▸ EXERCISE DIRECTIONS:
Print, exactly as written, every line from the first line of the records below through the line containing "P102 pin 3: AGND -> +5V", and nothing further.

*** Opening SOURCE RECORDS ***

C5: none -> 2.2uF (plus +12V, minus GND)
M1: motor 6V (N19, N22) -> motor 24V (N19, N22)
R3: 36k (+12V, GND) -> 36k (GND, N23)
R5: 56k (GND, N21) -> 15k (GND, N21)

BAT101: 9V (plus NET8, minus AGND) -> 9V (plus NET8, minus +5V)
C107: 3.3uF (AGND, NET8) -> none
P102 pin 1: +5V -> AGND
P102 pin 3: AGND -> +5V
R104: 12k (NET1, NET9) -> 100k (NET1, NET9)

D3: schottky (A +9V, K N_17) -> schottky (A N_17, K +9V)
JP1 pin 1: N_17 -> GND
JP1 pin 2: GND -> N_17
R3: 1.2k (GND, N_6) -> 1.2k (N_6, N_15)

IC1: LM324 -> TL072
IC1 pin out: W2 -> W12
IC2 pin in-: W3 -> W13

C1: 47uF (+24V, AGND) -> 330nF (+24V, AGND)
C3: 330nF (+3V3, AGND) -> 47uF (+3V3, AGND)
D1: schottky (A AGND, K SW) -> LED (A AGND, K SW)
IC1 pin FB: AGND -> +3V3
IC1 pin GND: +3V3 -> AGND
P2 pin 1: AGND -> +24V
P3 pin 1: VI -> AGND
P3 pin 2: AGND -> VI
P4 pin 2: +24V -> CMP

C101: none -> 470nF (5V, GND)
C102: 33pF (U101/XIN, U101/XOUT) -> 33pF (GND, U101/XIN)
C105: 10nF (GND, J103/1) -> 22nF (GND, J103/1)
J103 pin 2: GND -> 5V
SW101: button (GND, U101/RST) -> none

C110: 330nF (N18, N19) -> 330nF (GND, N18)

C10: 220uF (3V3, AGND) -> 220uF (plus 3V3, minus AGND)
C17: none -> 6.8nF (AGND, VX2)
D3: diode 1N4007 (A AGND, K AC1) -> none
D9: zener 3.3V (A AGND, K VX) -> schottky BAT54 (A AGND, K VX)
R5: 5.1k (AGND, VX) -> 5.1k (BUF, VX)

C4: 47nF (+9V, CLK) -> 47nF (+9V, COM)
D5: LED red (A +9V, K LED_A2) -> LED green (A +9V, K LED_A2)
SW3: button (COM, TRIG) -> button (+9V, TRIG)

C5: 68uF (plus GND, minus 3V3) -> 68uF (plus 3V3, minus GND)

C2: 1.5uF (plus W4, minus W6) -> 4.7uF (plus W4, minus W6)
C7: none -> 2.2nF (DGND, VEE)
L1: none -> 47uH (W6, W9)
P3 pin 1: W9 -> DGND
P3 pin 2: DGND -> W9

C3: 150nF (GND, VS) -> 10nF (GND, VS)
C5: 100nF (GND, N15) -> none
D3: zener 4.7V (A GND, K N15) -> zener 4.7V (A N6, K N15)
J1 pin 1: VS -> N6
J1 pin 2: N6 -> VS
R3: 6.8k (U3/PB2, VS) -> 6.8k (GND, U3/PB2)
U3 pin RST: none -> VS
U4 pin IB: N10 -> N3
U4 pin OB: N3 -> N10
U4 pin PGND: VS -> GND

*** Closing SOURCE RECORDS ***

▸ COMPLETED EXERCISE:
C5: none -> 2.2uF (plus +12V, minus GND)
M1: motor 6V (N19, N22) -> motor 24V (N19, N22)
R3: 36k (+12V, GND) -> 36k (GND, N23)
R5: 56k (GND, N21) -> 15k (GND, N21)

BAT101: 9V (plus NET8, minus AGND) -> 9V (plus NET8, minus +5V)
C107: 3.3uF (AGND, NET8) -> none
P102 pin 1: +5V -> AGND
P102 pin 3: AGND -> +5V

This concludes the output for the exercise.